[Items listed in a dataset]
#####
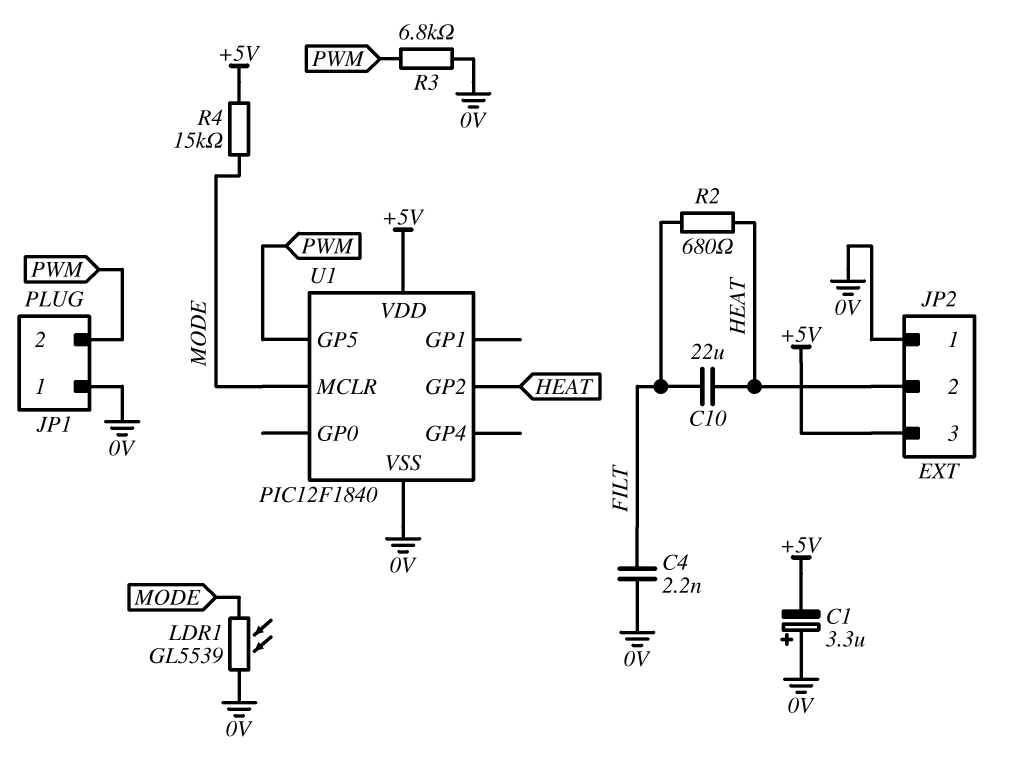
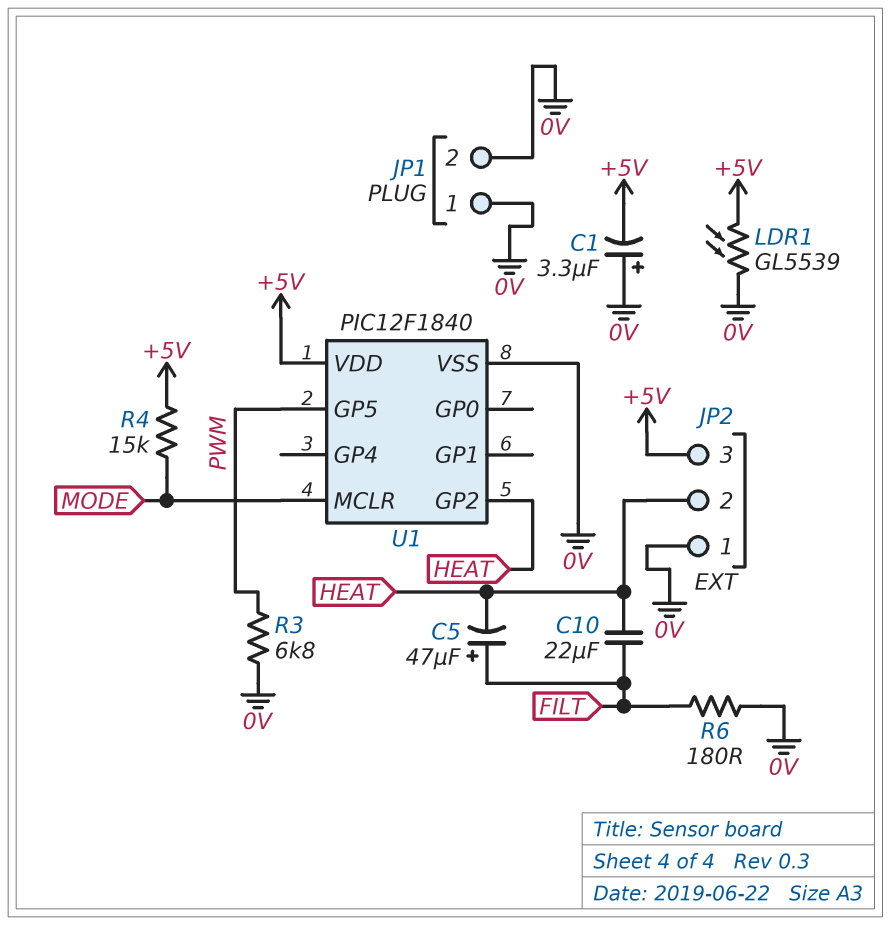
C4: 2.2nF (0V, FILT) -> none
C5: none -> 47uF (plus FILT, minus HEAT)
JP1 pin 2: PWM -> 0V
LDR1: GL5539 (0V, MODE) -> GL5539 (+5V, 0V)
R2: 680 (FILT, HEAT) -> none
R6: none -> 180 (0V, FILT)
#####
WHAT THE TASK REQUIRES:
Set down nothing but the lines from the one containing "C5: none -> 47uF (plus FILT, minus HEAT)" through the end of the entries above, exactly as written, both ends counted.

COMPLETED TASK:
C5: none -> 47uF (plus FILT, minus HEAT)
JP1 pin 2: PWM -> 0V
LDR1: GL5539 (0V, MODE) -> GL5539 (+5V, 0V)
R2: 680 (FILT, HEAT) -> none
R6: none -> 180 (0V, FILT)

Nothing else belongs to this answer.